Supplied records
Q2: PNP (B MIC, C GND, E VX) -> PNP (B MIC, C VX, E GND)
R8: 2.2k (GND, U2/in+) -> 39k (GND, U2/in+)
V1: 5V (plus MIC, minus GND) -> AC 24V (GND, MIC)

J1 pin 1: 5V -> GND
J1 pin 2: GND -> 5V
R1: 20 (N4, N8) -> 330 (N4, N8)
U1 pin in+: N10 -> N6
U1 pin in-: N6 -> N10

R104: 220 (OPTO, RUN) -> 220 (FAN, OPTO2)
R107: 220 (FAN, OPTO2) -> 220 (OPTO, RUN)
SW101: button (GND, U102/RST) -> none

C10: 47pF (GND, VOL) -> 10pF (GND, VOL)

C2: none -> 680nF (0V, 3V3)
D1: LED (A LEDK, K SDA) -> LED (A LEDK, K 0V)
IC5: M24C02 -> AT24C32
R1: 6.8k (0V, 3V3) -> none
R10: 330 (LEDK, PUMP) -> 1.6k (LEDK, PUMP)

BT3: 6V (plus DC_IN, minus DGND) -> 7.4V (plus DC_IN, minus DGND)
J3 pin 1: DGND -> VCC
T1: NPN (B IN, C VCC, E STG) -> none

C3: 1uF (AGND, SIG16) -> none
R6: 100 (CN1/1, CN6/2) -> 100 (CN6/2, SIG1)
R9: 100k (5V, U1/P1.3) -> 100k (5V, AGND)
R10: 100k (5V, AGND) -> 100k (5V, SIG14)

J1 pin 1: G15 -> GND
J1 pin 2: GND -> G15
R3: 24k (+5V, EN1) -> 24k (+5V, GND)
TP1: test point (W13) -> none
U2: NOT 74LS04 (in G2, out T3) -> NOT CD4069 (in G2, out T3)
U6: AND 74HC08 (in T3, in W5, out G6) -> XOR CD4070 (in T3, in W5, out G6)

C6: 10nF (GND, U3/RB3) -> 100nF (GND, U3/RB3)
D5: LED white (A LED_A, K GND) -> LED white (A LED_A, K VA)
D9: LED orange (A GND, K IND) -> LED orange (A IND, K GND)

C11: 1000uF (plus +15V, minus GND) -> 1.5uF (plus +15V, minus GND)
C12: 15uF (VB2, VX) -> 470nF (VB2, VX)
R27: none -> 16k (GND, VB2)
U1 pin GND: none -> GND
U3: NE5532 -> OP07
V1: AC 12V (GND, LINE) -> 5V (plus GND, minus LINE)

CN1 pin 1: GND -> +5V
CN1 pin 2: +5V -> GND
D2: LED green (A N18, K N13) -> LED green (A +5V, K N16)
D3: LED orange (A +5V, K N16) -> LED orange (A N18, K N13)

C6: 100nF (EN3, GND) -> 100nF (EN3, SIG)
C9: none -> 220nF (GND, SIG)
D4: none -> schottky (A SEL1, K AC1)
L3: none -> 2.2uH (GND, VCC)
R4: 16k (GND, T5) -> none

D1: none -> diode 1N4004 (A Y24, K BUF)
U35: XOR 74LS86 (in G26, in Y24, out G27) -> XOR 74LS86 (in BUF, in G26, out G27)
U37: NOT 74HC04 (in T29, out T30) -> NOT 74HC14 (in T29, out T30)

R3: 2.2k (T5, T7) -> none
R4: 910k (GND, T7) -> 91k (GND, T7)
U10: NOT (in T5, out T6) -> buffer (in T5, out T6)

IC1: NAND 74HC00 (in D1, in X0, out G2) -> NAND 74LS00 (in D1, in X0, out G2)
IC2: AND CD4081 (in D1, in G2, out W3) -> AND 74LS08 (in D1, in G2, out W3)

Instructions to follow
Output, unchanged, the lines of the listing above from the first one through the one holding "U1 pin in-: N6 -> N10". Leave out every line after it.

Answer to the exercise
Q2: PNP (B MIC, C GND, E VX) -> PNP (B MIC, C VX, E GND)
R8: 2.2k (GND, U2/in+) -> 39k (GND, U2/in+)
V1: 5V (plus MIC, minus GND) -> AC 24V (GND, MIC)

J1 pin 1: 5V -> GND
J1 pin 2: GND -> 5V
R1: 20 (N4, N8) -> 330 (N4, N8)
U1 pin in+: N10 -> N6
U1 pin in-: N6 -> N10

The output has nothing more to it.